Saved entries
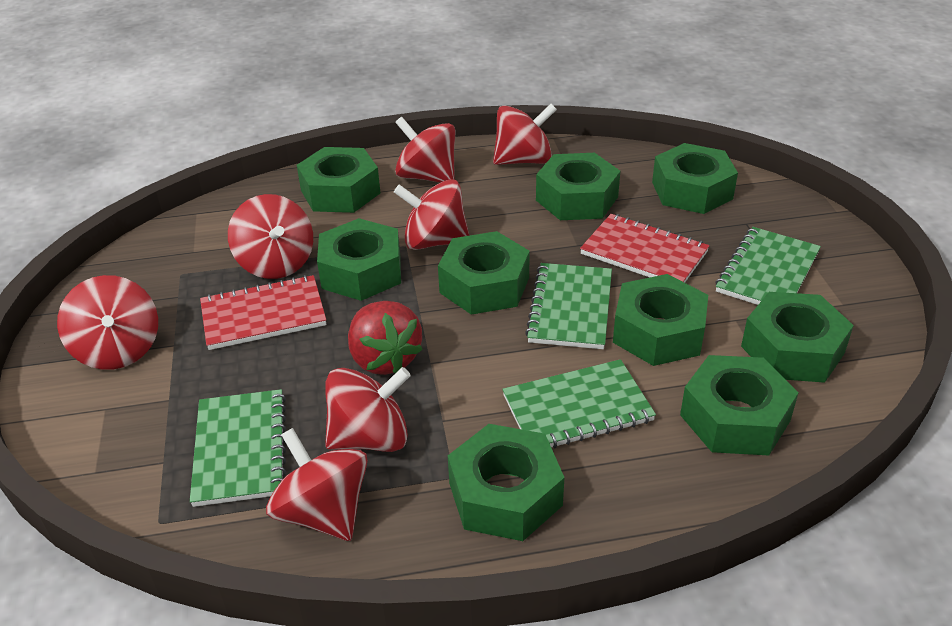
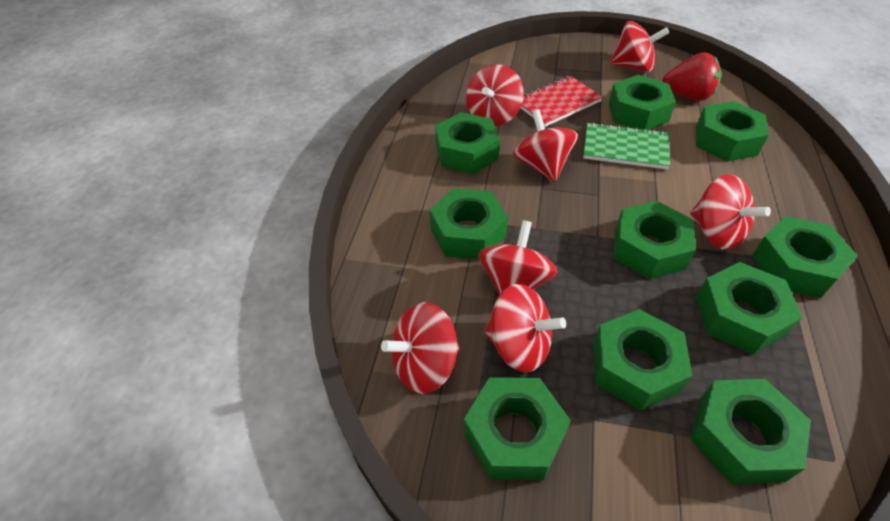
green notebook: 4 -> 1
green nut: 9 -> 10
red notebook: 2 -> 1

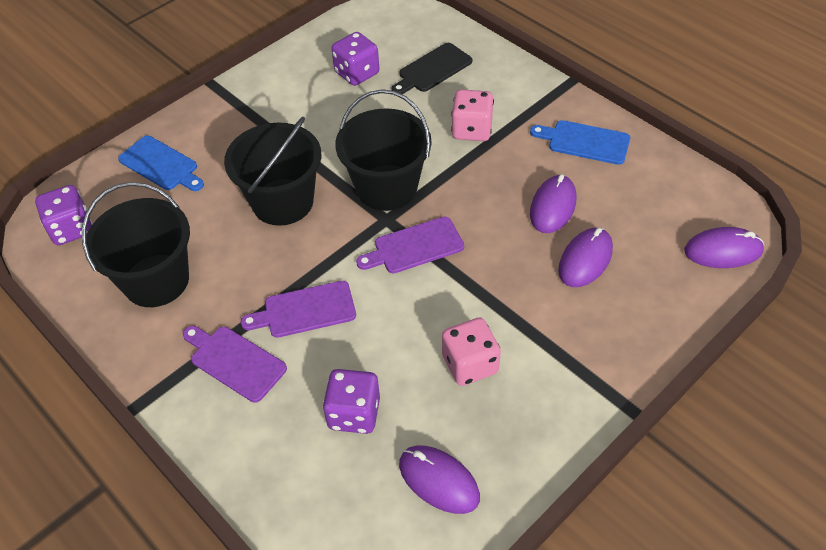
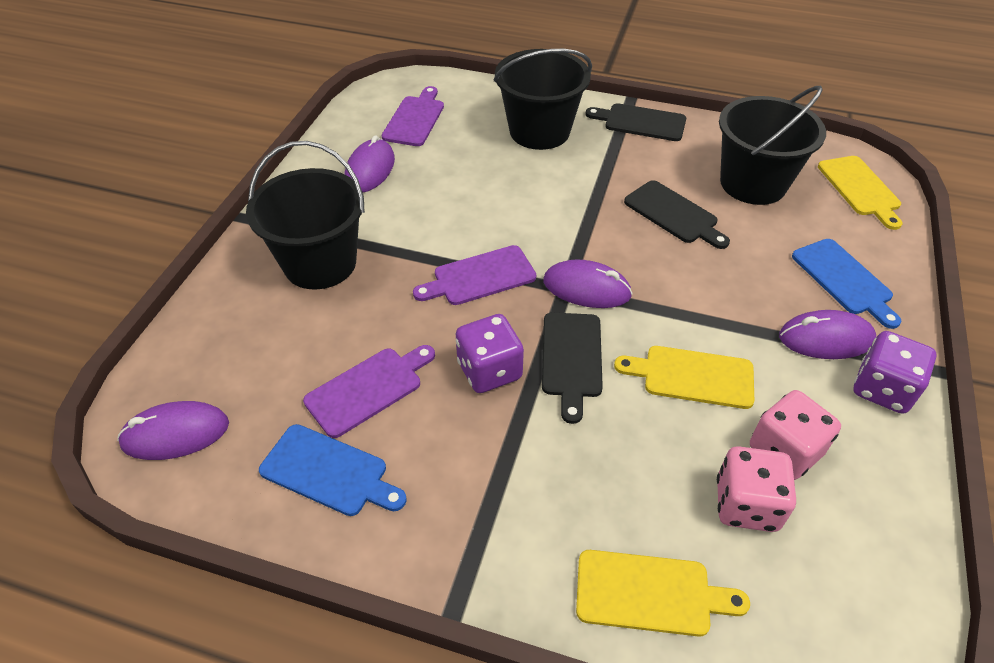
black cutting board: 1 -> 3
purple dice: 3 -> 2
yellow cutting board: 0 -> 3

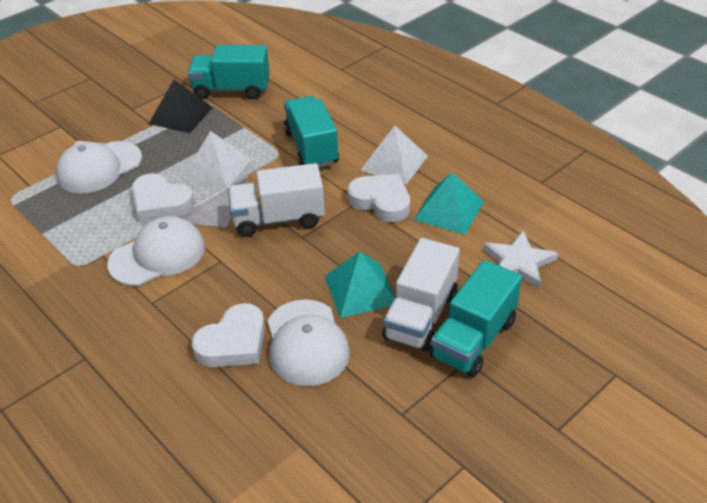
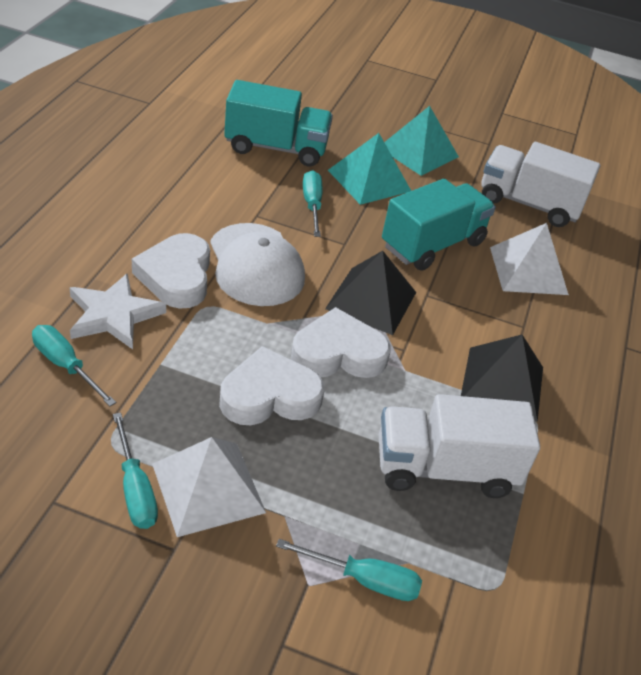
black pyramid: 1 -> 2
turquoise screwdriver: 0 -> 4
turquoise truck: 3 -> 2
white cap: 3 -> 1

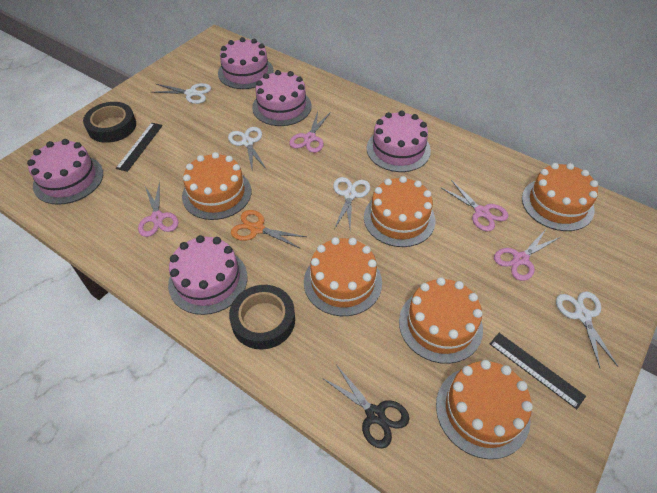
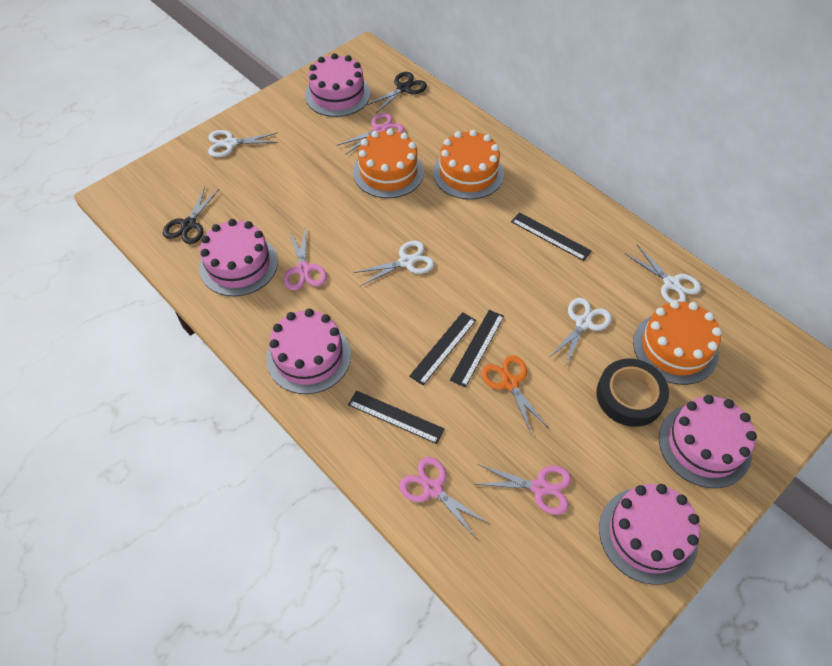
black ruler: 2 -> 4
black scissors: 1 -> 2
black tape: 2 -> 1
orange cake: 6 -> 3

What is required |
What lines in the records above include the string "cutting"? Copy each one.

Task result |
black cutting board: 1 -> 3
yellow cutting board: 0 -> 3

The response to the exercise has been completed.